::: Data section

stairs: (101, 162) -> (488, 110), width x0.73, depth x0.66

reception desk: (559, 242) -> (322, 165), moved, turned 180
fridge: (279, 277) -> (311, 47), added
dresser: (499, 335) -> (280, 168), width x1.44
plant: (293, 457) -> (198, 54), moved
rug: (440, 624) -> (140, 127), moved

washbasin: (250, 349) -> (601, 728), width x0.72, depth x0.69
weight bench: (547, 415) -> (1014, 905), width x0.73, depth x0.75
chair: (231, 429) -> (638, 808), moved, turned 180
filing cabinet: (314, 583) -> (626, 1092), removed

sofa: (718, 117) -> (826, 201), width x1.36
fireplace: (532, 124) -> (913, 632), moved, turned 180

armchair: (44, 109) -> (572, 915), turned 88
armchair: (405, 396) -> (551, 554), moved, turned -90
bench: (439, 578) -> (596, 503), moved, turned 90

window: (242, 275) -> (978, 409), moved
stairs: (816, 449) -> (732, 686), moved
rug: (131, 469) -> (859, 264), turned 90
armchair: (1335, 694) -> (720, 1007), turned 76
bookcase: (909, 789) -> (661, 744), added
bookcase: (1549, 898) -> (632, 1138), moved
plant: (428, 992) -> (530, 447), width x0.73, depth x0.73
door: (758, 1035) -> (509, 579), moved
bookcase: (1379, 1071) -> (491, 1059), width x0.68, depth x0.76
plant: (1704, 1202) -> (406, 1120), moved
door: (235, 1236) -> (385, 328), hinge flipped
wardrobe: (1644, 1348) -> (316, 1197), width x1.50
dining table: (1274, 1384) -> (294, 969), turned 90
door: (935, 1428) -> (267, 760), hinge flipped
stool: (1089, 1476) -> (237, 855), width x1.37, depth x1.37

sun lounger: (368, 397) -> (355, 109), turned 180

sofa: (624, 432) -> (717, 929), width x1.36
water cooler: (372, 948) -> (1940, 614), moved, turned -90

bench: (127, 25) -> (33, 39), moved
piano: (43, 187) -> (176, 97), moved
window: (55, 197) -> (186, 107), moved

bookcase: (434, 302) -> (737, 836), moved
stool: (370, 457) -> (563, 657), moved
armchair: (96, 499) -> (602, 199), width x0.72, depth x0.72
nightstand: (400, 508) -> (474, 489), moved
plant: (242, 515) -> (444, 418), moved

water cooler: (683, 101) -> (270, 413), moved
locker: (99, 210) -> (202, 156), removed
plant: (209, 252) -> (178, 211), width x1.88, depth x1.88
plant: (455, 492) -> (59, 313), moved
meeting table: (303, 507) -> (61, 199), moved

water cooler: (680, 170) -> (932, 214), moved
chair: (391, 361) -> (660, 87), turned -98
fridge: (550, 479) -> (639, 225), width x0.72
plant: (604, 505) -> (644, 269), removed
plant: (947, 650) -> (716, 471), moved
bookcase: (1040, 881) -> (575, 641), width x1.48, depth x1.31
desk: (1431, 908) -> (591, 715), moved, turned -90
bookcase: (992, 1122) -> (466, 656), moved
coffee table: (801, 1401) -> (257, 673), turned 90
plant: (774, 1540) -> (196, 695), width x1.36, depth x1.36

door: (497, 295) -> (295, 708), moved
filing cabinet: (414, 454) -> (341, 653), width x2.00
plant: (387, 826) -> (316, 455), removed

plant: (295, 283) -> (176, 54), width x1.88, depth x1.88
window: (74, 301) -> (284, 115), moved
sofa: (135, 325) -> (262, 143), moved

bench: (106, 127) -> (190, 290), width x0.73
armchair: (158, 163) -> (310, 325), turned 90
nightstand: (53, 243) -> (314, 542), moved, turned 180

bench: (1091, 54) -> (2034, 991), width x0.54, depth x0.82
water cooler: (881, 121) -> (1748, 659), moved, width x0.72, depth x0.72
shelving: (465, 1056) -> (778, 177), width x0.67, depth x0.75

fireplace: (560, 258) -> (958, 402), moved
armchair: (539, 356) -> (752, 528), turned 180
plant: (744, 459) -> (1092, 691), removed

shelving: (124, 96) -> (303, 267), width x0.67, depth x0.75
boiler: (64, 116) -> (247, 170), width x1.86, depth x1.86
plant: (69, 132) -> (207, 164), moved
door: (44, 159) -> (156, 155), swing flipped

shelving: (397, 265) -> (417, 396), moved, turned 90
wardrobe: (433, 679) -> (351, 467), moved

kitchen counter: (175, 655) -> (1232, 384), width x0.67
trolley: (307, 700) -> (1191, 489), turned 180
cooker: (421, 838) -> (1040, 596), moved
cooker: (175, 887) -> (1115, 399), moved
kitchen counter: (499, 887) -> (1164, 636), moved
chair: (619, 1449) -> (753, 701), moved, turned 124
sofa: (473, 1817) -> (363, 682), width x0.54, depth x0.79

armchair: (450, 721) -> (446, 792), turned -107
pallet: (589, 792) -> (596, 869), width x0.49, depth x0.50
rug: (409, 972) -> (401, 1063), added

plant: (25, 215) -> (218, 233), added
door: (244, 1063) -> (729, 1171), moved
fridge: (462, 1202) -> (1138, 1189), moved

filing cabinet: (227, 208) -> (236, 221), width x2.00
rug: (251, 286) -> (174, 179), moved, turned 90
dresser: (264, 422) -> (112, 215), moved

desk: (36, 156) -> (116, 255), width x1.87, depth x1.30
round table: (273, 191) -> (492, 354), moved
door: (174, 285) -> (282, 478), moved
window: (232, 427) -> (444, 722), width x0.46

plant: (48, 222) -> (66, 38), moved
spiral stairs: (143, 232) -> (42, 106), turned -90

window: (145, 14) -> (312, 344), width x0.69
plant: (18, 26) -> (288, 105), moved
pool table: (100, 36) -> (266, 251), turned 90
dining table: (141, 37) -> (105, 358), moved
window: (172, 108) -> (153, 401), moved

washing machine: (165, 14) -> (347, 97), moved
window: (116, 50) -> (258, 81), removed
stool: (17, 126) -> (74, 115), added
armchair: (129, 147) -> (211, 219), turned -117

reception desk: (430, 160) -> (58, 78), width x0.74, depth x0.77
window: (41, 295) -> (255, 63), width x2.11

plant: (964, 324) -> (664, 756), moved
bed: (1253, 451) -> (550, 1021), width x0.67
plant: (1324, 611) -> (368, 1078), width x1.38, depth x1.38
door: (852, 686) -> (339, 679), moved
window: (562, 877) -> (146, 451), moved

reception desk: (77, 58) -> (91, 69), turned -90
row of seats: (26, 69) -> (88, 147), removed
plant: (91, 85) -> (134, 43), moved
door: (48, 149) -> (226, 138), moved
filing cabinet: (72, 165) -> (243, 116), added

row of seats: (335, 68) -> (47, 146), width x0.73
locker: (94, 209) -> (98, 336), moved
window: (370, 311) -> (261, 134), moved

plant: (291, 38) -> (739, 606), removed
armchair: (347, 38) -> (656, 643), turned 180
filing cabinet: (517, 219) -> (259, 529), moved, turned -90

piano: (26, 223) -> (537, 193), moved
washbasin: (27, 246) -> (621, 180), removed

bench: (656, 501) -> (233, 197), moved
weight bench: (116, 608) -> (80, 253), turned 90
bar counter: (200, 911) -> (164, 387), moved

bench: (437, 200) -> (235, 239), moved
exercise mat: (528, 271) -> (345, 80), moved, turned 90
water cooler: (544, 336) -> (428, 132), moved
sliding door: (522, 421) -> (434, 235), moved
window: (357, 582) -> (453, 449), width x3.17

::::::

# Brief:
As the answer, set down only the lines from the data above between the one holding "plant: (428, 992)" and the one holding "door: (935, 1428)", inclusive, exactly as they read.

# Reply:
plant: (428, 992) -> (530, 447), width x0.73, depth x0.73
door: (758, 1035) -> (509, 579), moved
bookcase: (1379, 1071) -> (491, 1059), width x0.68, depth x0.76
plant: (1704, 1202) -> (406, 1120), moved
door: (235, 1236) -> (385, 328), hinge flipped
wardrobe: (1644, 1348) -> (316, 1197), width x1.50
dining table: (1274, 1384) -> (294, 969), turned 90
door: (935, 1428) -> (267, 760), hinge flipped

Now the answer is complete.